◆ **What the task asks**
Repeat the entries below exactly. Drop the pictures.

▬▬▬▬▬▬

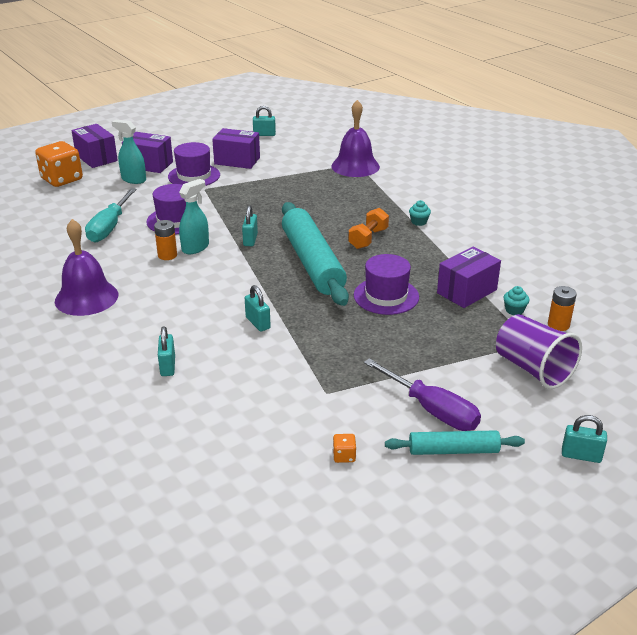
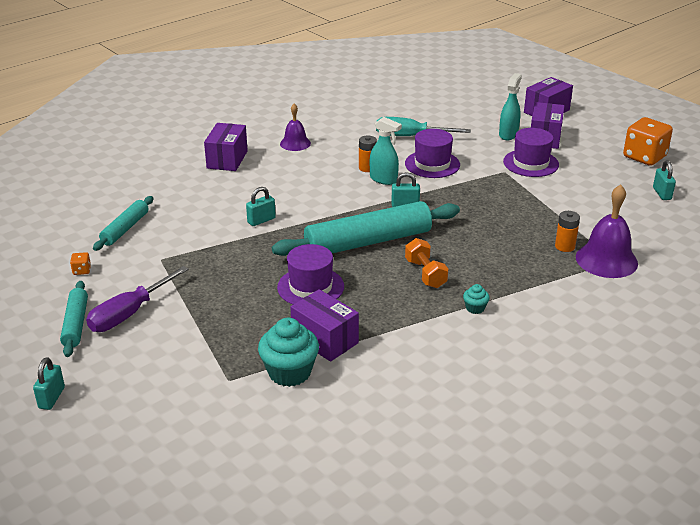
camera: 85 degrees right, 0 degrees up
(62, 179) = (493, 103): orange dice -> orange dice (644, 157)
(86, 297) = (295, 143): purple bell -> purple bell, size x0.61
(168, 366) = (202, 187): turquoise padlock -> none
(237, 161) = (579, 183): purple box -> purple box (227, 159)
(252, 425) = (125, 229): none -> turquoise rolling pin
(368, 238) = (425, 273): orange dumbbell -> orange dumbbell turned 45 degrees clockwise
(514, 310) = (289, 372): turquoise cupcake -> turquoise cupcake, size x2.11
(533, 369) = (183, 378): purple cup -> none
(558, 325) = (262, 404): orange battery -> orange battery (564, 246)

▬▬▬▬▬▬

◆ **Exercise answer**
camera: 85 degrees right, 0 degrees up
(62, 179) = (493, 103): orange dice -> orange dice (644, 157)
(86, 297) = (295, 143): purple bell -> purple bell, size x0.61
(168, 366) = (202, 187): turquoise padlock -> none
(237, 161) = (579, 183): purple box -> purple box (227, 159)
(252, 425) = (125, 229): none -> turquoise rolling pin
(368, 238) = (425, 273): orange dumbbell -> orange dumbbell turned 45 degrees clockwise
(514, 310) = (289, 372): turquoise cupcake -> turquoise cupcake, size x2.11
(533, 369) = (183, 378): purple cup -> none
(558, 325) = (262, 404): orange battery -> orange battery (564, 246)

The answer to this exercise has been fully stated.